Scene change data:
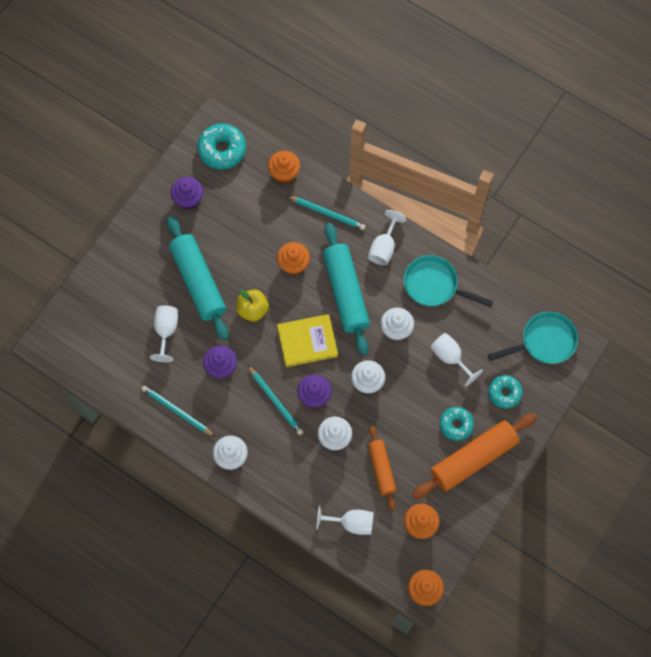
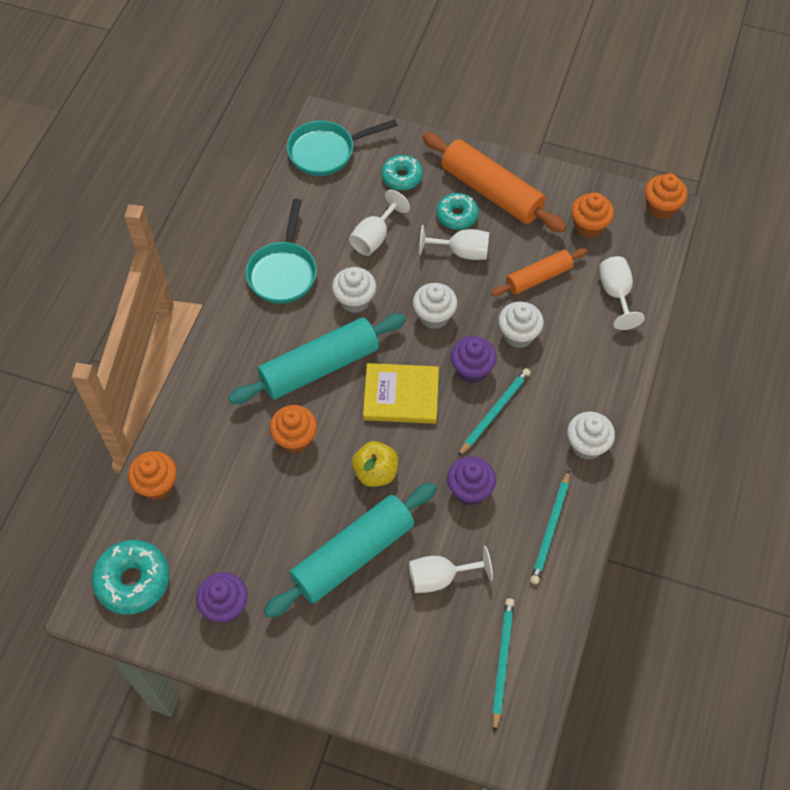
camera: 105 degrees left, 10 degrees down
(307, 341) = (401, 395): yellow book -> yellow book turned 60 degrees counterclockwise
(327, 213) = (208, 415): turquoise pencil -> turquoise pencil (502, 662)
(384, 247) = (244, 338): white goblet -> white goblet (461, 252)
(544, 342) = (326, 152): turquoise pan -> turquoise pan turned 75 degrees counterclockwise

# Problem details
If pictures appear among the records, do not carry them over; retype the rest exactly.

# Expected output
camera: 105 degrees left, 10 degrees down
(307, 341) = (401, 395): yellow book -> yellow book turned 60 degrees counterclockwise
(327, 213) = (208, 415): turquoise pencil -> turquoise pencil (502, 662)
(384, 247) = (244, 338): white goblet -> white goblet (461, 252)
(544, 342) = (326, 152): turquoise pan -> turquoise pan turned 75 degrees counterclockwise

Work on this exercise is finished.